- What to produce -
Return the listing below unchanged, but without pictures.

- Dataset entries -

==*==

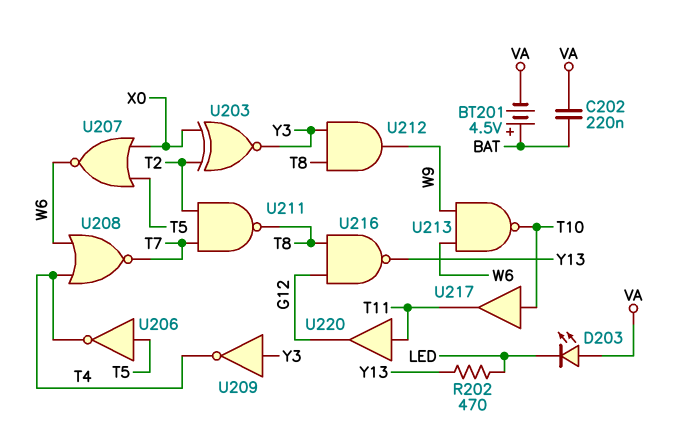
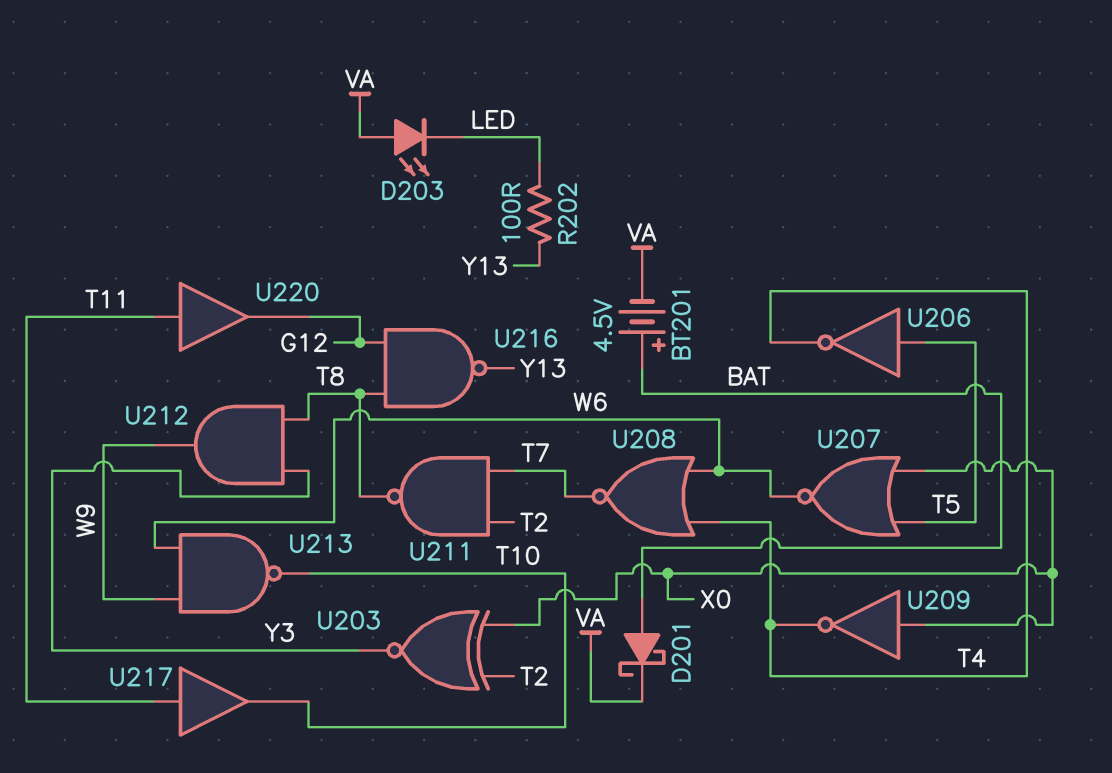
C202: 220nF (BAT, VA) -> none
D201: none -> schottky (A BAT, K VA)
R202: 470 (LED, Y13) -> 100 (LED, Y13)
U209: NOT (in Y3, out T4) -> NOT (in X0, out T4)
U217: buffer (in T10, out T11) -> buffer (in T11, out T10)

==*==

- Your solution -
C202: 220nF (BAT, VA) -> none
D201: none -> schottky (A BAT, K VA)
R202: 470 (LED, Y13) -> 100 (LED, Y13)
U209: NOT (in Y3, out T4) -> NOT (in X0, out T4)
U217: buffer (in T10, out T11) -> buffer (in T11, out T10)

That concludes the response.